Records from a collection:

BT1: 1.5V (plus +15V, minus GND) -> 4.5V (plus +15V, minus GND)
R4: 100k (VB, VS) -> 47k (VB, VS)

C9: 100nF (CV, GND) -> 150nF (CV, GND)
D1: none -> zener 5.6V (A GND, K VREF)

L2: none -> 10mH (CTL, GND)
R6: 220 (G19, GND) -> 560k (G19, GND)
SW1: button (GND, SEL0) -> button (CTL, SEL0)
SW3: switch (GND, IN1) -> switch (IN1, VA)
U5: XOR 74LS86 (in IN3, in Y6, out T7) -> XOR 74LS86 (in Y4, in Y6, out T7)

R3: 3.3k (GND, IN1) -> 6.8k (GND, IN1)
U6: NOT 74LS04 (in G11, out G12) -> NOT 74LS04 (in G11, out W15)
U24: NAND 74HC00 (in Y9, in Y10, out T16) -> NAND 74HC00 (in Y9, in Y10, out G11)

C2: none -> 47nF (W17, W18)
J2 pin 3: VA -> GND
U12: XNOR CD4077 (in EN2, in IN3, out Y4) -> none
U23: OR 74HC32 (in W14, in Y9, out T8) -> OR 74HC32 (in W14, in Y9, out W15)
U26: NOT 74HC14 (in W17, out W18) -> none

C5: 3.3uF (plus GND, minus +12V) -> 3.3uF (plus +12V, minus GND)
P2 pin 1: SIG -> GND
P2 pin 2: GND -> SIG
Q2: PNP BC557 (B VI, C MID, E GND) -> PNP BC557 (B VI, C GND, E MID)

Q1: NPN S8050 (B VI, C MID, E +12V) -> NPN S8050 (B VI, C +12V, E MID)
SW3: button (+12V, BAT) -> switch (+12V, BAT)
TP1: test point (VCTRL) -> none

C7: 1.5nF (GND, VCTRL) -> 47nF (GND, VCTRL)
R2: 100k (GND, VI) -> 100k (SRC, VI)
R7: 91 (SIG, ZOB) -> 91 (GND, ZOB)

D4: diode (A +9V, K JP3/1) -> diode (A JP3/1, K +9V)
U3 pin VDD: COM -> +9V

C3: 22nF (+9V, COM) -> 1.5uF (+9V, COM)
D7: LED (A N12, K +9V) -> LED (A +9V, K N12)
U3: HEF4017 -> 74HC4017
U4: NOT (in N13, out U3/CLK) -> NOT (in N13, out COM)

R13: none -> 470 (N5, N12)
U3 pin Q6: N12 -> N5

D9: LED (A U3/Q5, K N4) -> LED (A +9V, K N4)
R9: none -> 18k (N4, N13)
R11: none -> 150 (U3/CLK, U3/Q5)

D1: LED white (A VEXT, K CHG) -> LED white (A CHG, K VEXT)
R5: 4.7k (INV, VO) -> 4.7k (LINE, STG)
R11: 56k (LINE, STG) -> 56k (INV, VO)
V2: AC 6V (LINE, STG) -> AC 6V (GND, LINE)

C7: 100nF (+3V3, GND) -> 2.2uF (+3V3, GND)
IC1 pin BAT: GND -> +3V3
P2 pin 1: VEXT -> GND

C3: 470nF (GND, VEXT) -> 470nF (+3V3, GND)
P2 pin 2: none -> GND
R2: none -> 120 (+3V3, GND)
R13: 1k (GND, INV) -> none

Aim of the task: Please reproduce, exactly as written, the lines of the records from the first line through the one containing "U26: NOT 74HC14 (in W17, out W18) -> none".

The completed task:
BT1: 1.5V (plus +15V, minus GND) -> 4.5V (plus +15V, minus GND)
R4: 100k (VB, VS) -> 47k (VB, VS)

C9: 100nF (CV, GND) -> 150nF (CV, GND)
D1: none -> zener 5.6V (A GND, K VREF)

L2: none -> 10mH (CTL, GND)
R6: 220 (G19, GND) -> 560k (G19, GND)
SW1: button (GND, SEL0) -> button (CTL, SEL0)
SW3: switch (GND, IN1) -> switch (IN1, VA)
U5: XOR 74LS86 (in IN3, in Y6, out T7) -> XOR 74LS86 (in Y4, in Y6, out T7)

R3: 3.3k (GND, IN1) -> 6.8k (GND, IN1)
U6: NOT 74LS04 (in G11, out G12) -> NOT 74LS04 (in G11, out W15)
U24: NAND 74HC00 (in Y9, in Y10, out T16) -> NAND 74HC00 (in Y9, in Y10, out G11)

C2: none -> 47nF (W17, W18)
J2 pin 3: VA -> GND
U12: XNOR CD4077 (in EN2, in IN3, out Y4) -> none
U23: OR 74HC32 (in W14, in Y9, out T8) -> OR 74HC32 (in W14, in Y9, out W15)
U26: NOT 74HC14 (in W17, out W18) -> none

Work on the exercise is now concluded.